-- Given data follows --
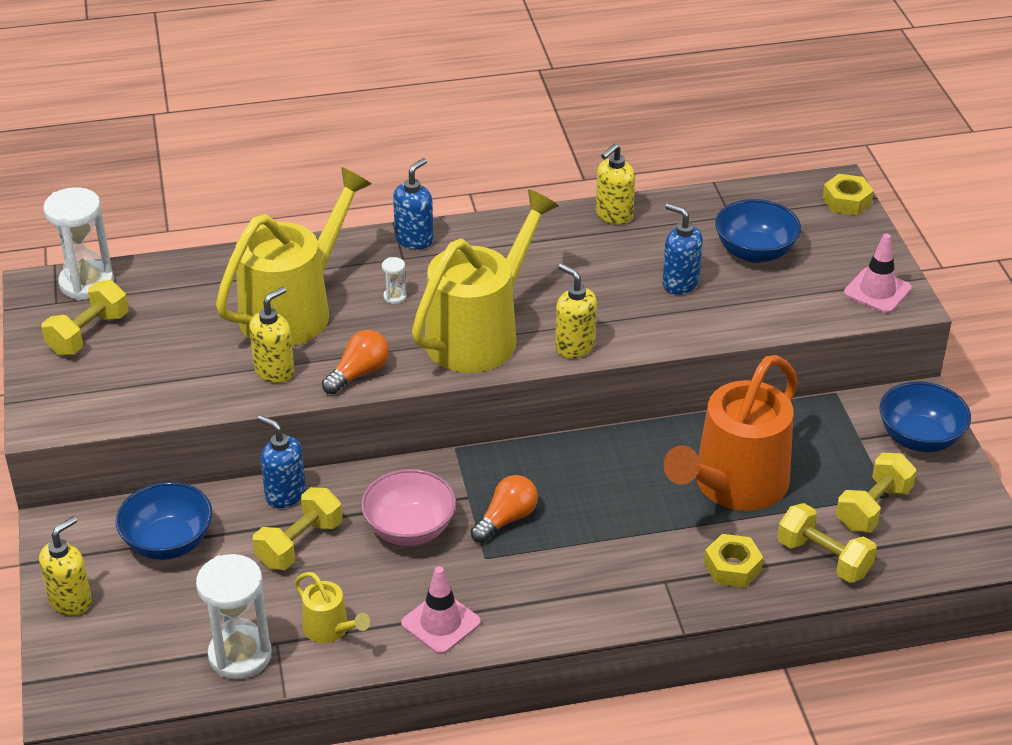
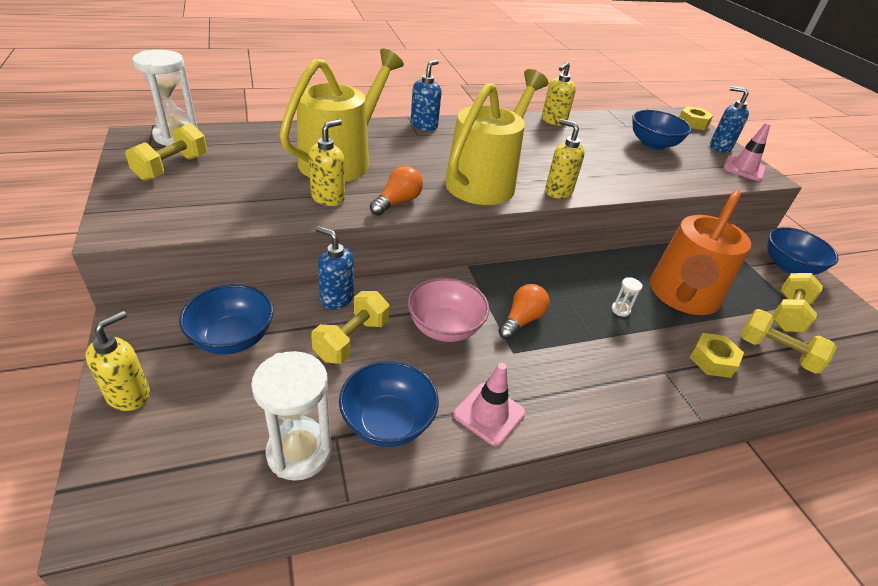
camera: 10 degrees left, 0 degrees up
(330, 630) = (387, 422): yellow watering can -> blue bowl
(395, 297) = (416, 156): white hourglass -> white hourglass (620, 310)
(680, 283) = (614, 158): blue soap dispenser -> blue soap dispenser (719, 147)

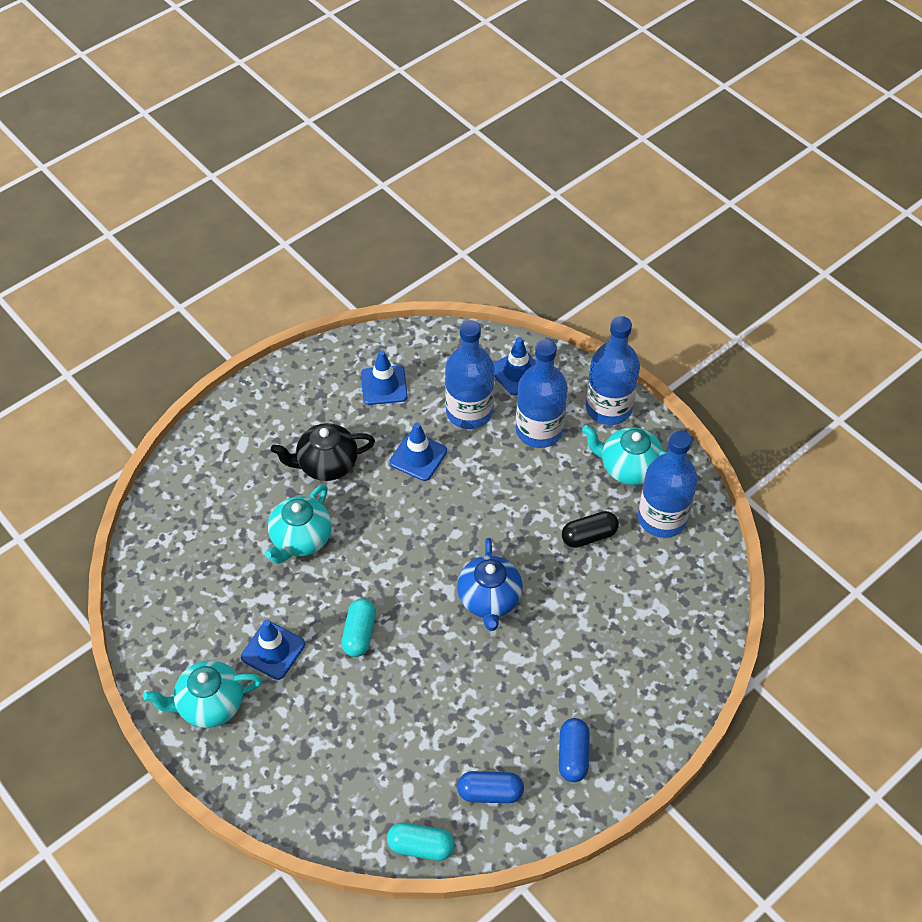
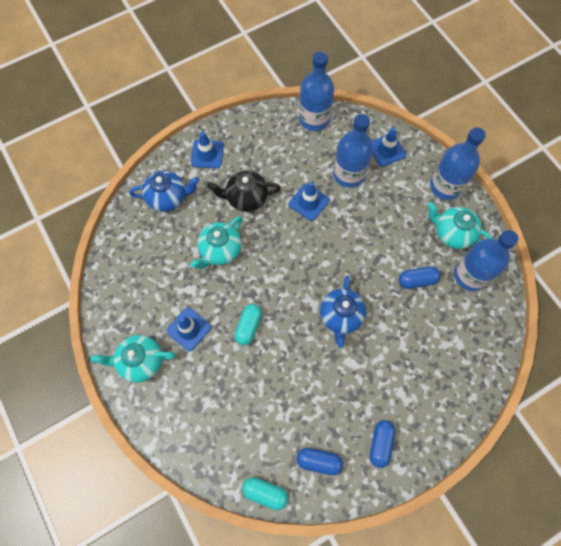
camera: 10 degrees right, 15 degrees up
(212, 480) = (168, 198): none -> blue teapot
(384, 385) = (294, 146): blue traffic cone -> blue traffic cone (207, 154)
(539, 430) = (394, 195): blue bottle -> blue bottle (314, 119)
(589, 536) = (417, 280): black capsule -> blue capsule

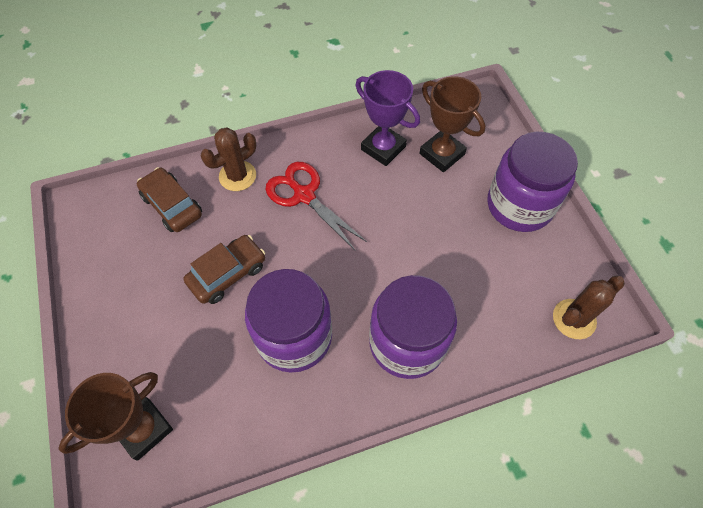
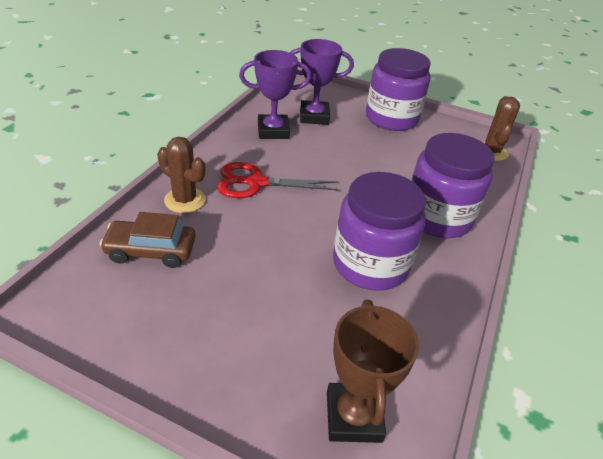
camera: 50 degrees left, 20 degrees down
(227, 274) = (266, 262): brown car -> none
(237, 176) = (185, 200): brown cactus -> brown cactus turned 60 degrees counterclockwise
(442, 154) = (314, 116): brown trophy -> purple trophy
-- Given data concluded --
#### [Aim of the task]
Starting at the line containing "(330, 630) = (387, 422): yellow" and stopping at the line containing "(212, 480) = (168, 198): none -> blue teapot", output each line exactly as it appears above. Leave out the pictures.

#### [Task solution]
(330, 630) = (387, 422): yellow watering can -> blue bowl
(395, 297) = (416, 156): white hourglass -> white hourglass (620, 310)
(680, 283) = (614, 158): blue soap dispenser -> blue soap dispenser (719, 147)

camera: 10 degrees right, 15 degrees up
(212, 480) = (168, 198): none -> blue teapot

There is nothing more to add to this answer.